- Before-and-after object listings -
──────────────────────────────
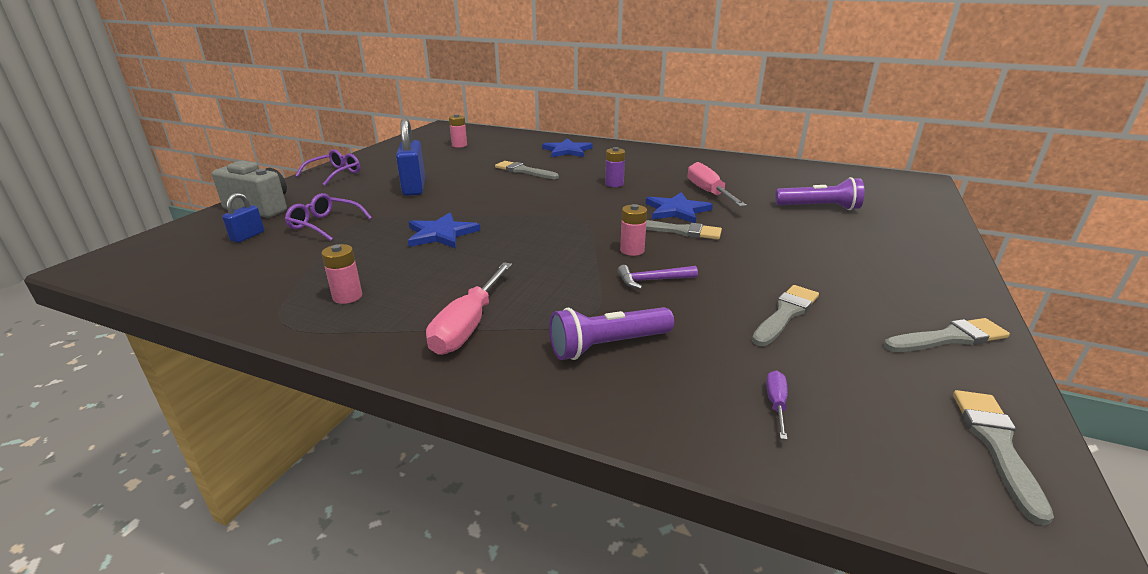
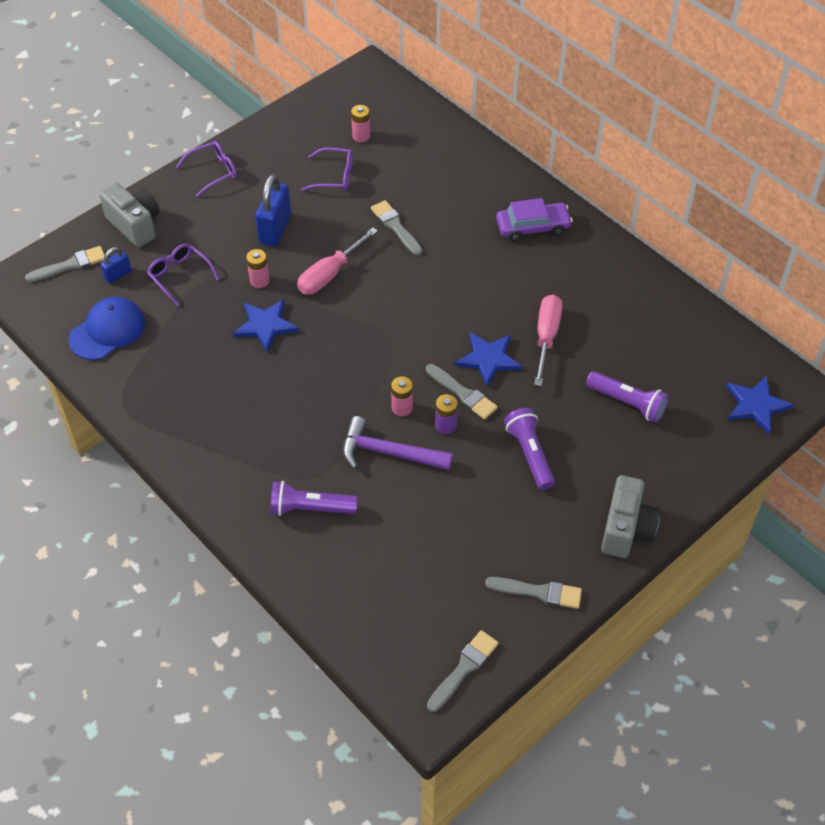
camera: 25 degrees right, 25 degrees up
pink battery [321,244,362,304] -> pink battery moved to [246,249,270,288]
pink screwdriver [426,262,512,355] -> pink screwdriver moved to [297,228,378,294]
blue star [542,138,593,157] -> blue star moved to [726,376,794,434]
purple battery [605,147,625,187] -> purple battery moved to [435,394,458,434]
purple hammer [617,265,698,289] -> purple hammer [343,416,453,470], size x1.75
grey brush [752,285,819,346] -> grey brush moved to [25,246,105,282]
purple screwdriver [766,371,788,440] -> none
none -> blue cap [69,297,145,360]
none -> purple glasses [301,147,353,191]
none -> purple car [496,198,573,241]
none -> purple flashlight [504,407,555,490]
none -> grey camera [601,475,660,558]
──────────────────────────────
- ASSIGNMENT -
In the copy, leave out the pictures and restate the records exactly.

- WRITTEN ANSWER -
camera: 25 degrees right, 25 degrees up
pink battery [321,244,362,304] -> pink battery moved to [246,249,270,288]
pink screwdriver [426,262,512,355] -> pink screwdriver moved to [297,228,378,294]
blue star [542,138,593,157] -> blue star moved to [726,376,794,434]
purple battery [605,147,625,187] -> purple battery moved to [435,394,458,434]
purple hammer [617,265,698,289] -> purple hammer [343,416,453,470], size x1.75
grey brush [752,285,819,346] -> grey brush moved to [25,246,105,282]
purple screwdriver [766,371,788,440] -> none
none -> blue cap [69,297,145,360]
none -> purple glasses [301,147,353,191]
none -> purple car [496,198,573,241]
none -> purple flashlight [504,407,555,490]
none -> grey camera [601,475,660,558]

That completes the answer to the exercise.